EXERCISE OBJECTIVE:
Please work out how many of the lines below include "repainted". Only the number should be given.

RAW DATA:
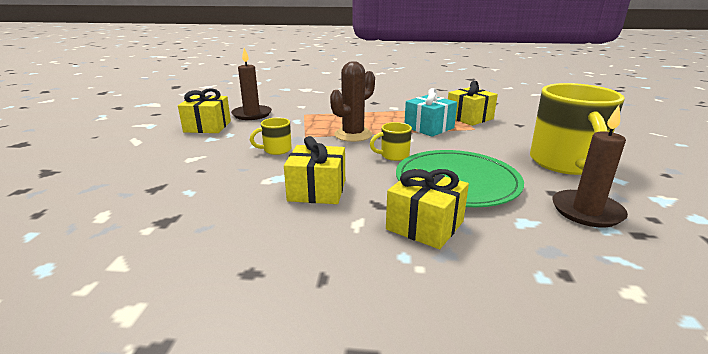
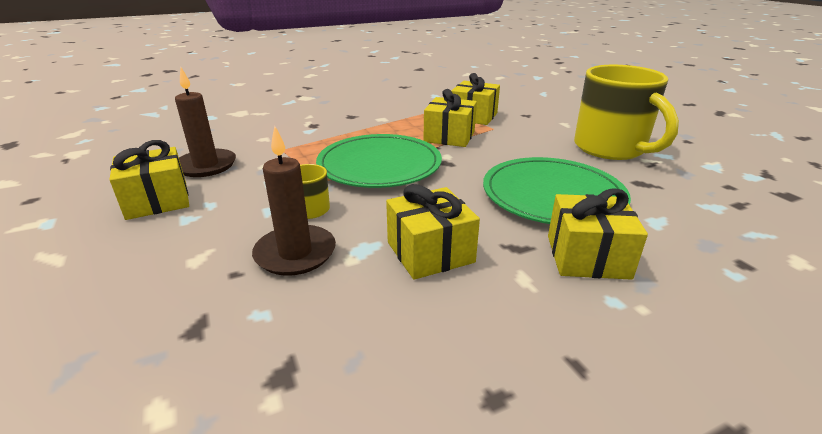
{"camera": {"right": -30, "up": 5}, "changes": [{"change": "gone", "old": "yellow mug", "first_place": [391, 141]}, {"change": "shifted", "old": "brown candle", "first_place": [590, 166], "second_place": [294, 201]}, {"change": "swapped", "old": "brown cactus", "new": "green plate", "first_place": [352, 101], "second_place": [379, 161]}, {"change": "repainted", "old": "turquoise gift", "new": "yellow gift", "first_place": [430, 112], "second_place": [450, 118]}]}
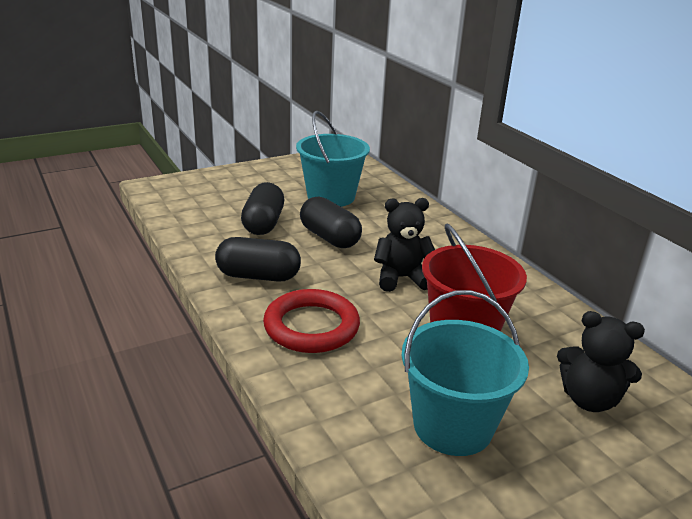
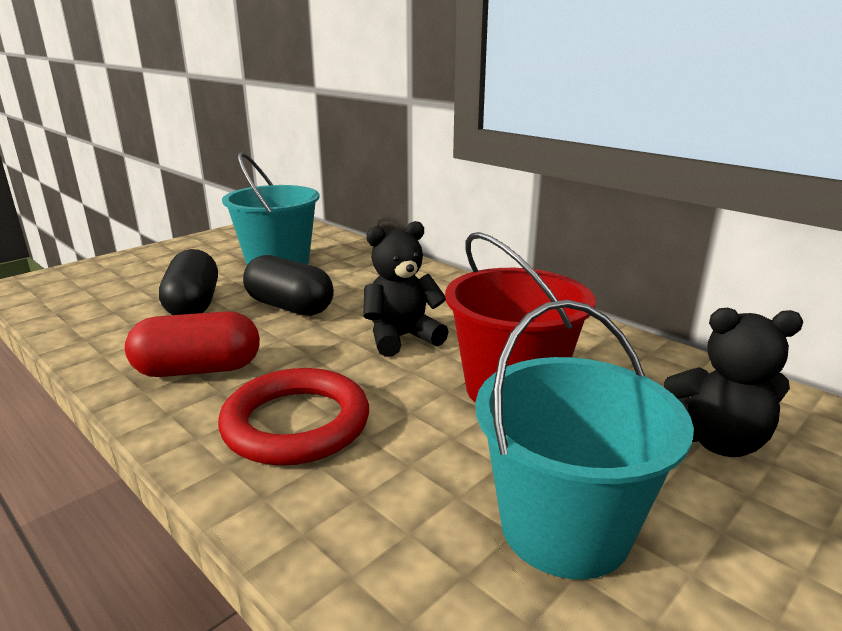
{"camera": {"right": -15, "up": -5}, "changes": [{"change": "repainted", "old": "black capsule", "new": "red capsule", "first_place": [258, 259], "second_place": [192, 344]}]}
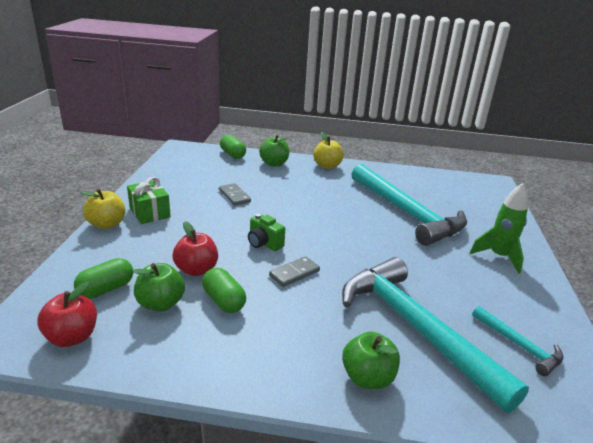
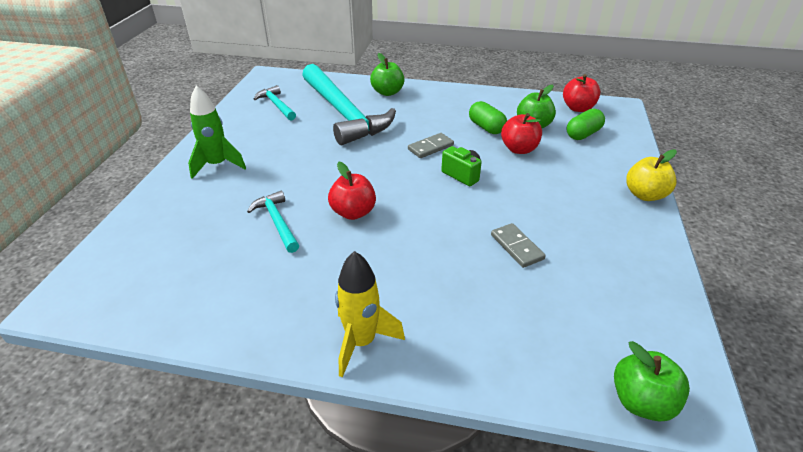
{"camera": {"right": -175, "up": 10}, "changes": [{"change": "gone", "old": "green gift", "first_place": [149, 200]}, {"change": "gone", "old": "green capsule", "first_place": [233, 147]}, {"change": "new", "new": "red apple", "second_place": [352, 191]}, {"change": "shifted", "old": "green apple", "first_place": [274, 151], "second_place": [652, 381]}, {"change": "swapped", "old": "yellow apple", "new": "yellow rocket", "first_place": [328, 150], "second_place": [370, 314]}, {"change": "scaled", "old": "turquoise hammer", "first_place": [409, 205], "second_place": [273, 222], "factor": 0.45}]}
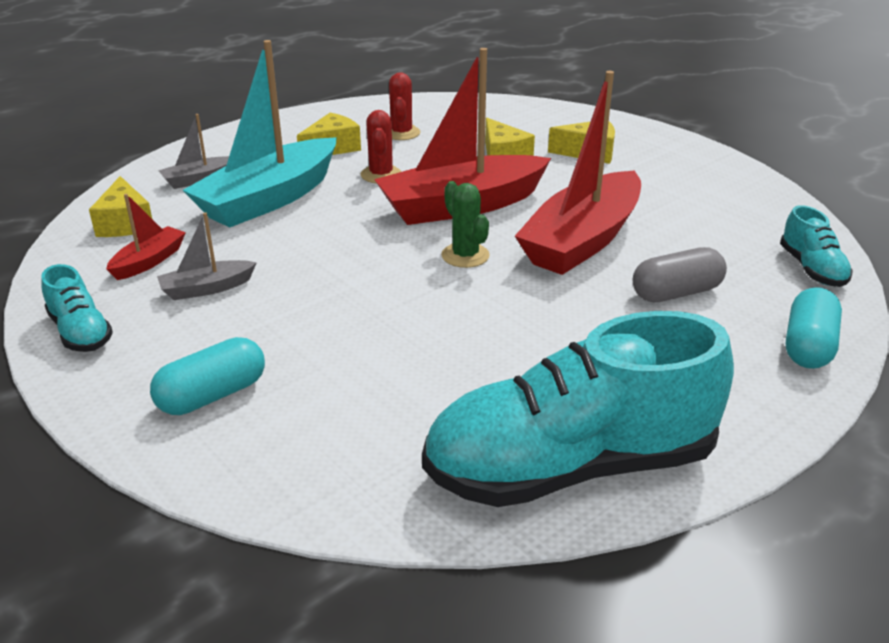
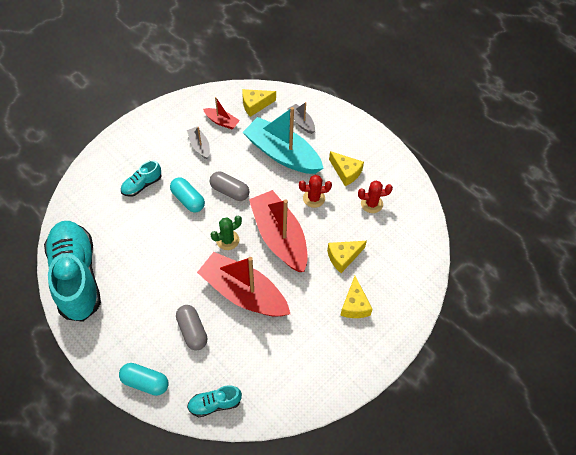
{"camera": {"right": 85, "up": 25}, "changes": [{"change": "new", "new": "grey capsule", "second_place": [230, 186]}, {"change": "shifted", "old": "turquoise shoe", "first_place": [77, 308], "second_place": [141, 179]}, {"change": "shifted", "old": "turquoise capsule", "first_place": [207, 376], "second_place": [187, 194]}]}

COMPLETED TASK:
2